*** Provided material ***

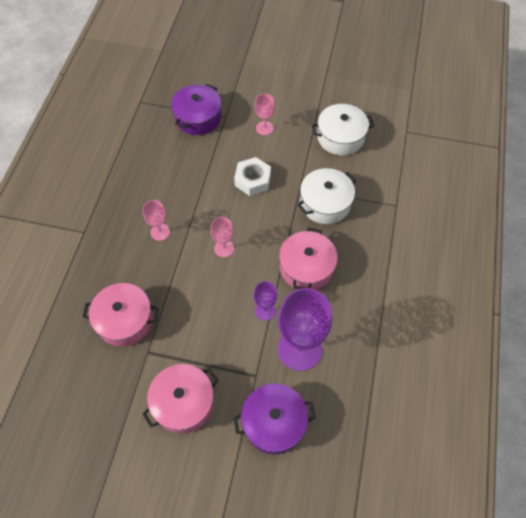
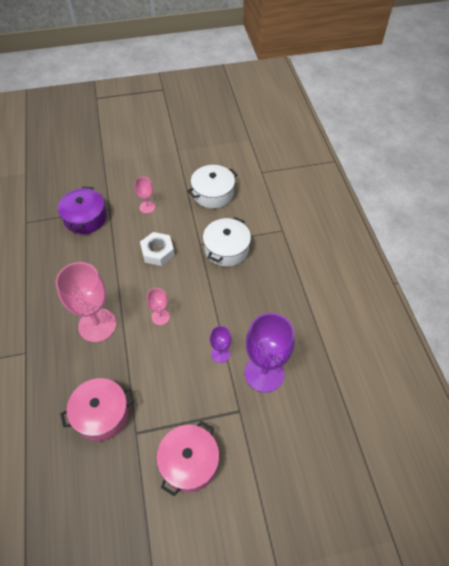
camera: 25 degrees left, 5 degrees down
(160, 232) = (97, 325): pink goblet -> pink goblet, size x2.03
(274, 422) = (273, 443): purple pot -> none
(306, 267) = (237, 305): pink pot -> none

*** End of Provided material ***

=== Action item ===
Repeat exactly the lines above, starting with the line that contains "(160, 232) = (97, 325): pink" and ending with the last line, both included, and nothing else.

=== Task result ===
(160, 232) = (97, 325): pink goblet -> pink goblet, size x2.03
(274, 422) = (273, 443): purple pot -> none
(306, 267) = (237, 305): pink pot -> none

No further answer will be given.